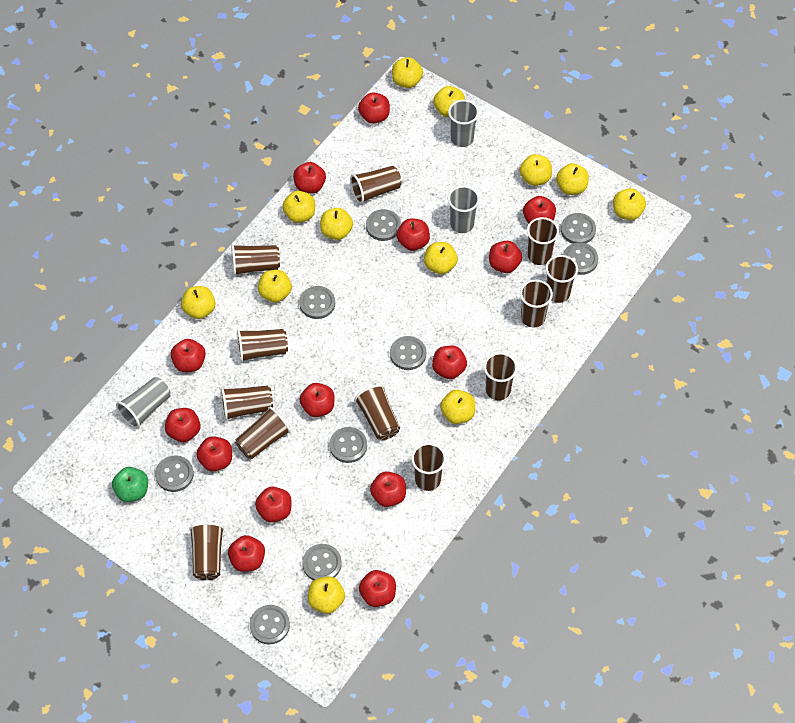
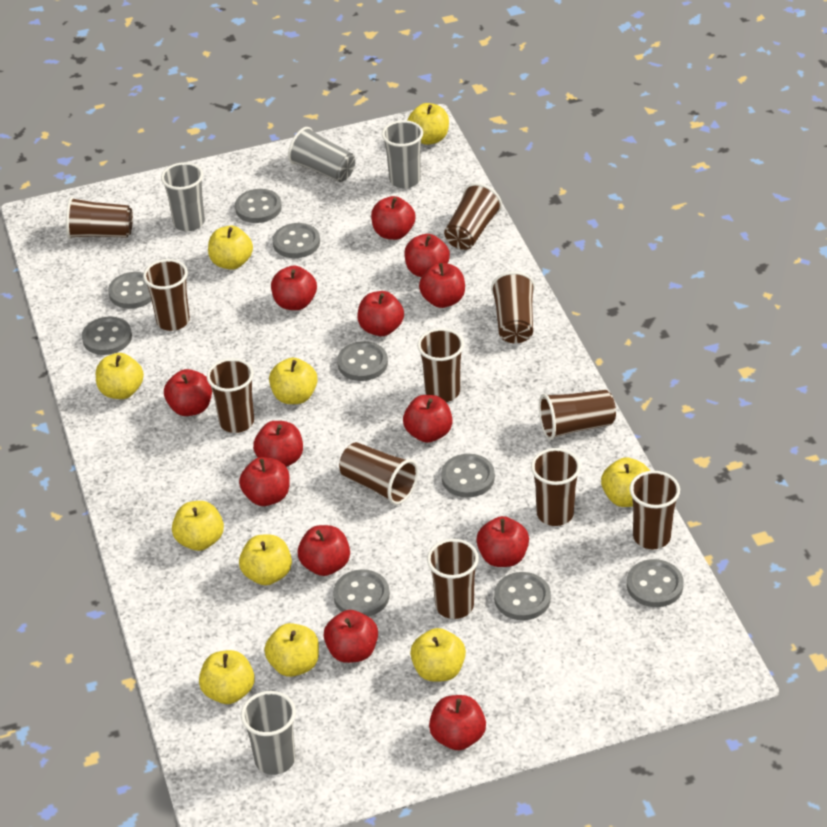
brown cup: 12 -> 11
green apple: 1 -> 0
grey cup: 3 -> 4
red apple: 14 -> 13
yellow apple: 12 -> 10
○ ○ ○ ○ ○
- _ABOUT THIS TASK_
Across the data, pull every line containing the string "apple".

- _EXPECTED ANSWER_
green apple: 1 -> 0
red apple: 14 -> 13
yellow apple: 12 -> 10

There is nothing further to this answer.